### Problem statement
Exactly the lines from the one containing "U3 pin P1.4: 3V3 -> none" through the end of the data, and nothing more, should be retyped; pictures stay out.

### Supplied material
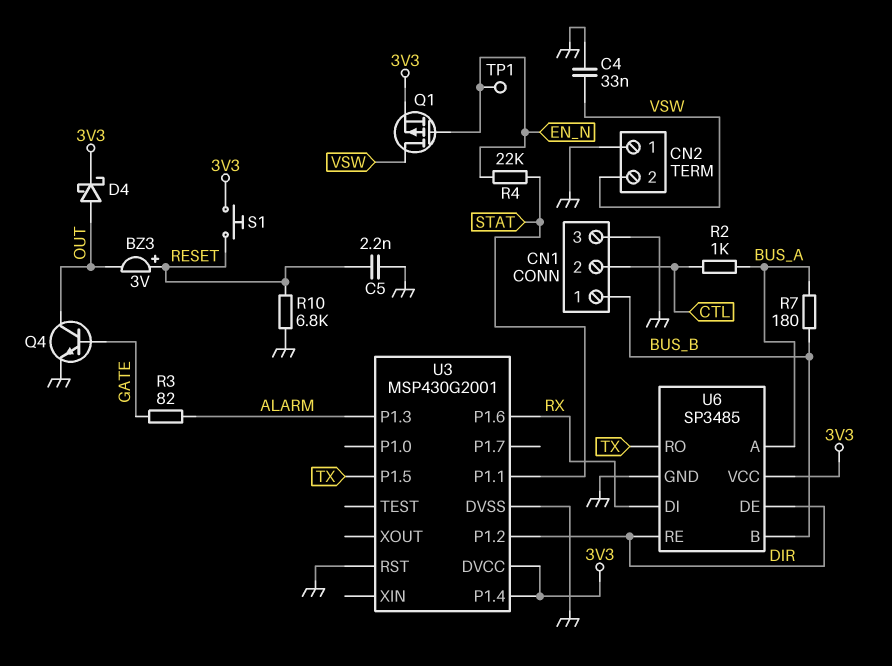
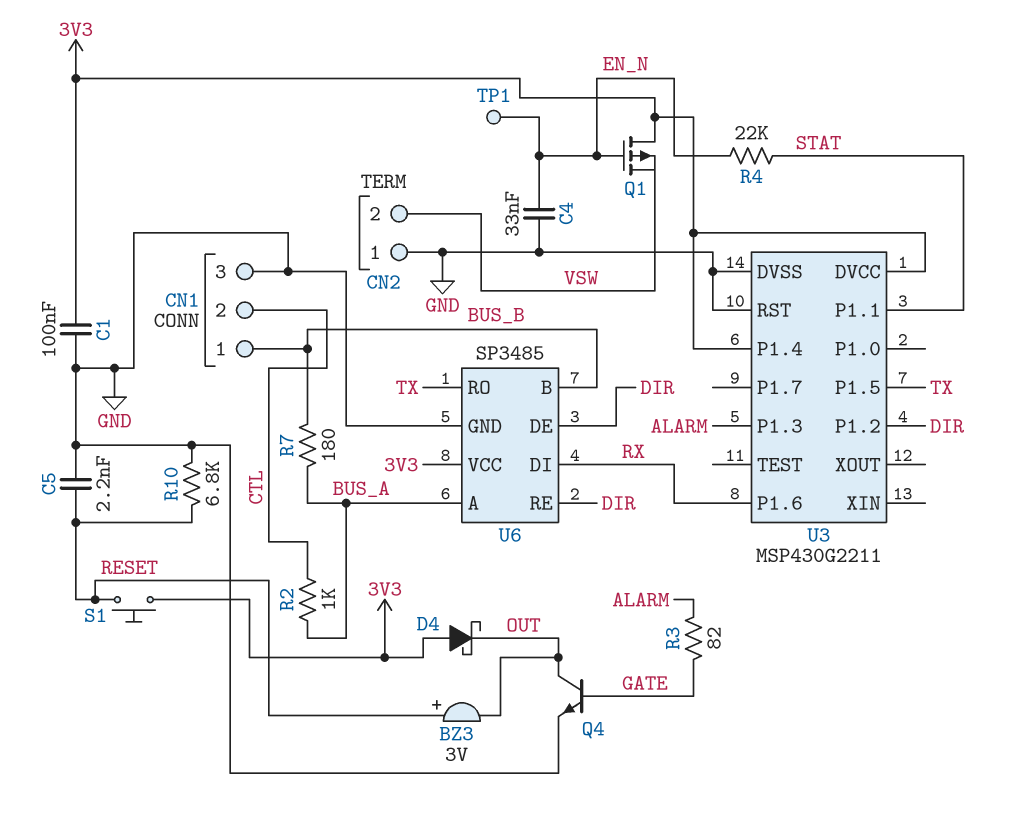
C1: none -> 100nF (3V3, GND)
C4: 33nF (GND, VSW) -> 33nF (EN_N, GND)
D4: schottky (A OUT, K 3V3) -> schottky (A 3V3, K OUT)
Q1: PMOS (G EN_N, D VSW, S 3V3) -> PMOS (G EN_N, D 3V3, S VSW)
U3: MSP430G2001 -> MSP430G2211

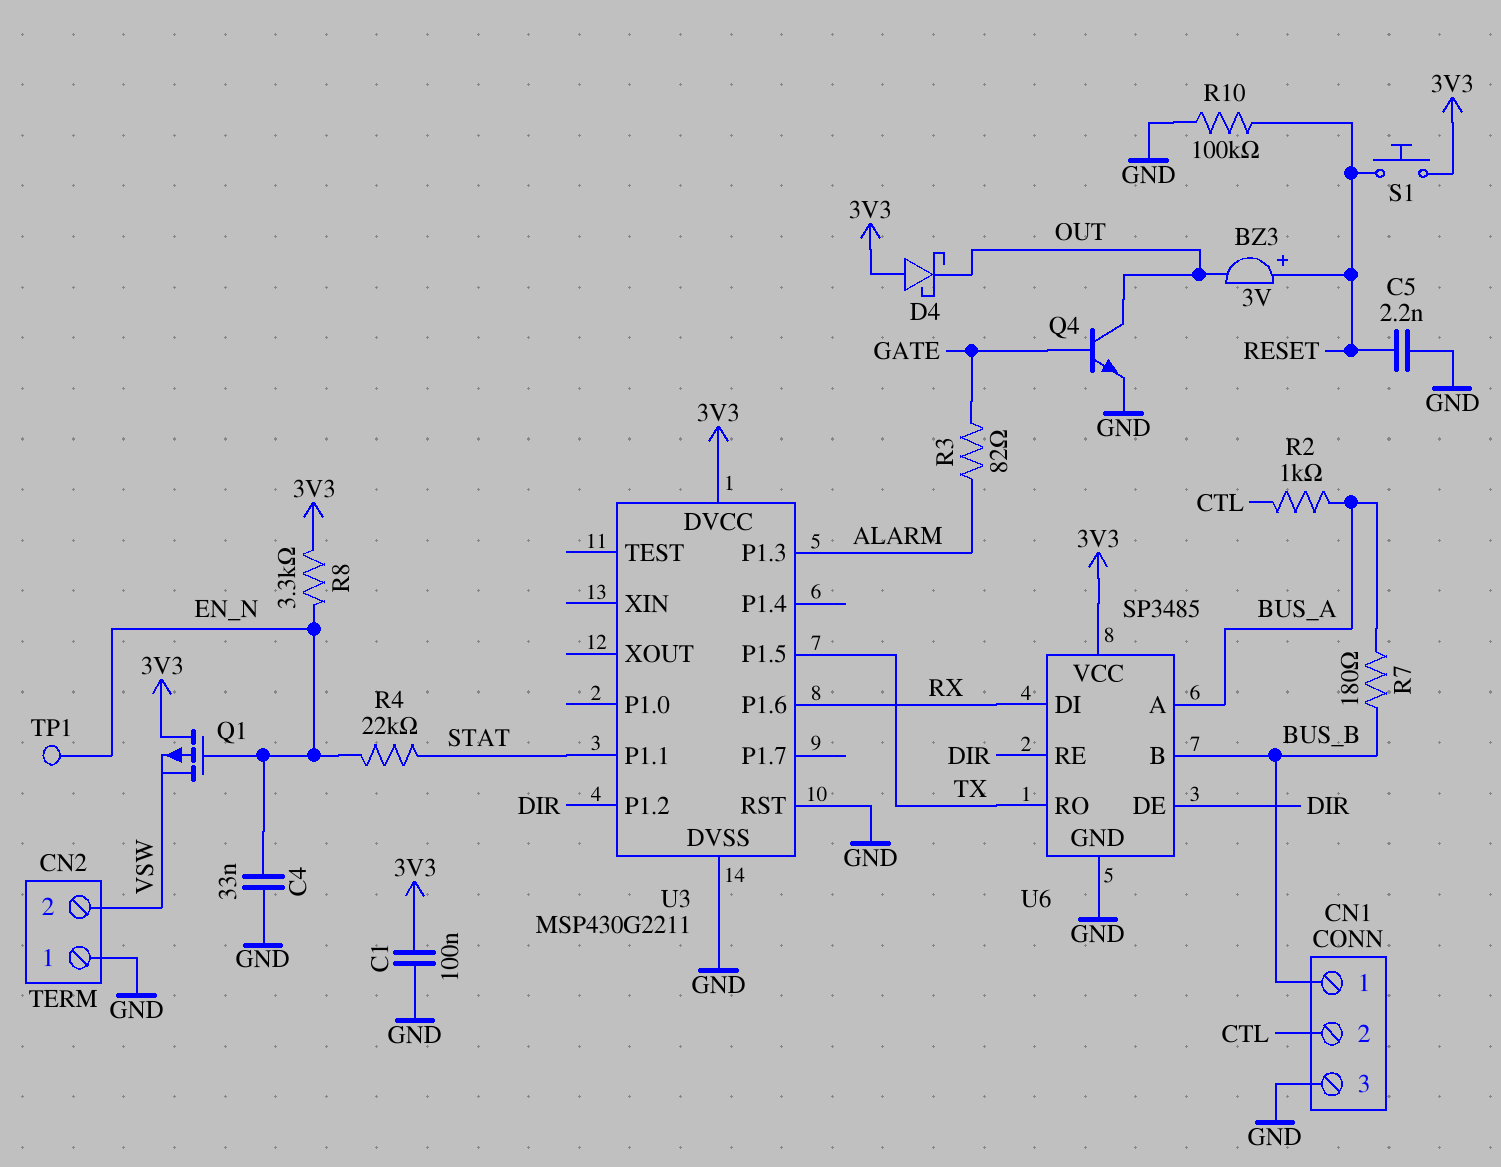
R8: none -> 3.3k (3V3, EN_N)
R10: 6.8k (GND, RESET) -> 100k (GND, RESET)
U3 pin P1.4: 3V3 -> none

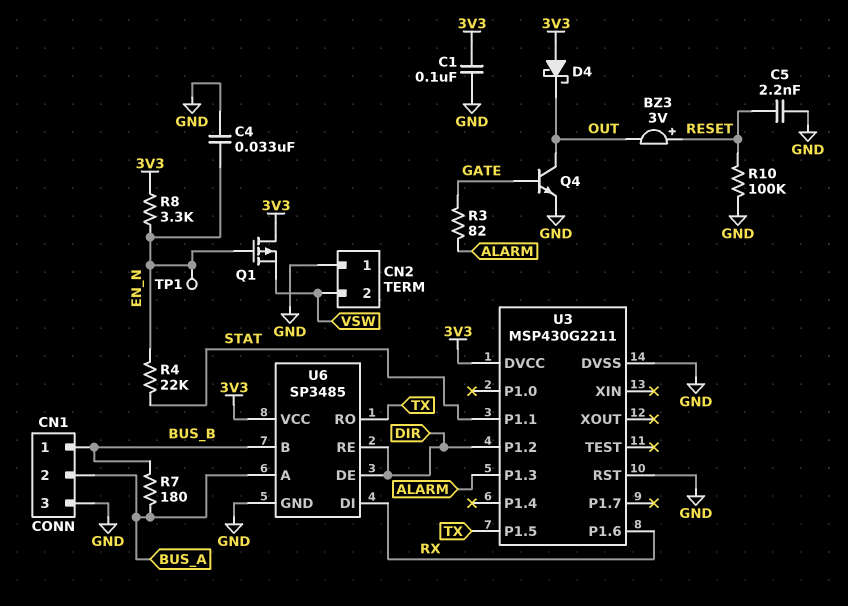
CN1 pin 2: CTL -> BUS_A
R2: 1k (BUS_A, CTL) -> none
S1: button (3V3, RESET) -> none

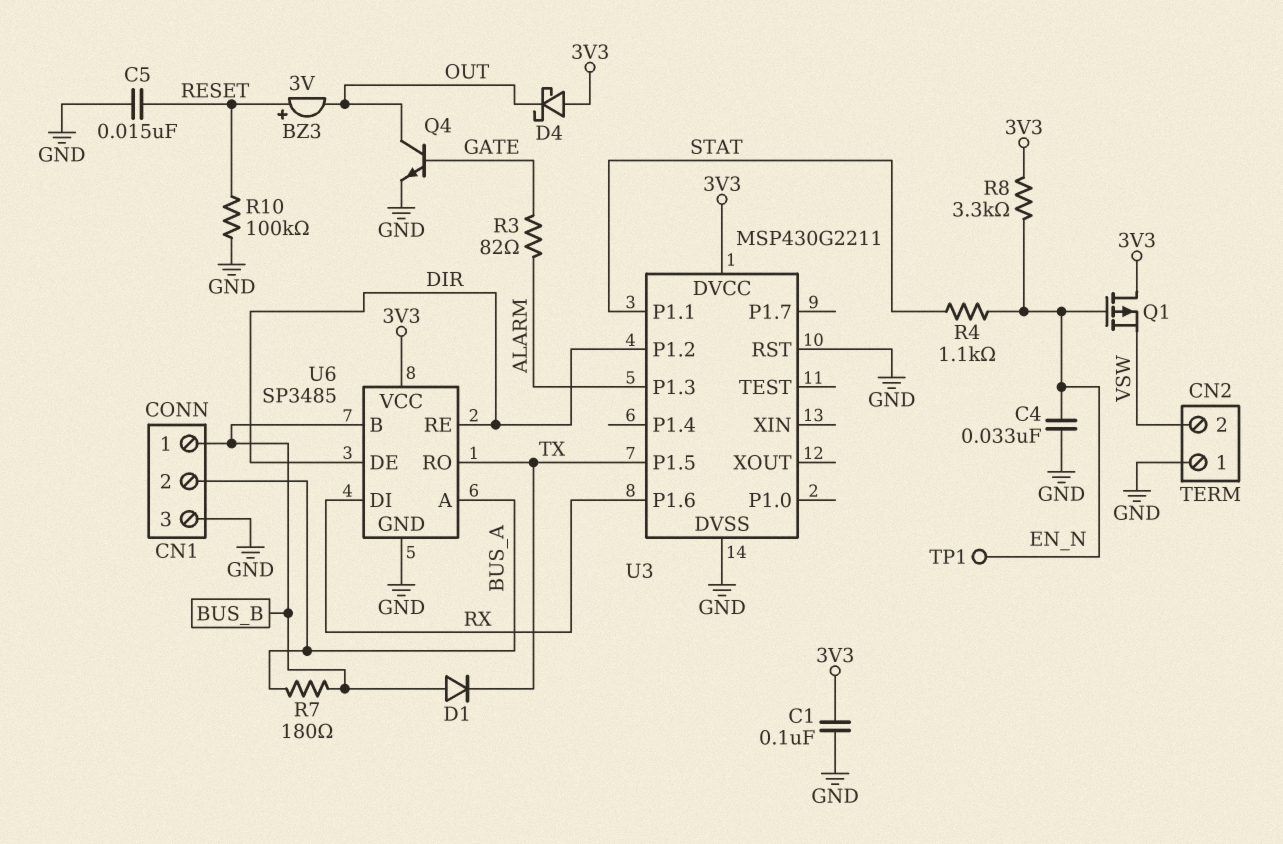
C5: 2.2nF (GND, RESET) -> 15nF (GND, RESET)
D1: none -> diode (A BUS_B, K TX)
R4: 22k (EN_N, STAT) -> 1.1k (EN_N, STAT)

### Exercise answer
U3 pin P1.4: 3V3 -> none

CN1 pin 2: CTL -> BUS_A
R2: 1k (BUS_A, CTL) -> none
S1: button (3V3, RESET) -> none

C5: 2.2nF (GND, RESET) -> 15nF (GND, RESET)
D1: none -> diode (A BUS_B, K TX)
R4: 22k (EN_N, STAT) -> 1.1k (EN_N, STAT)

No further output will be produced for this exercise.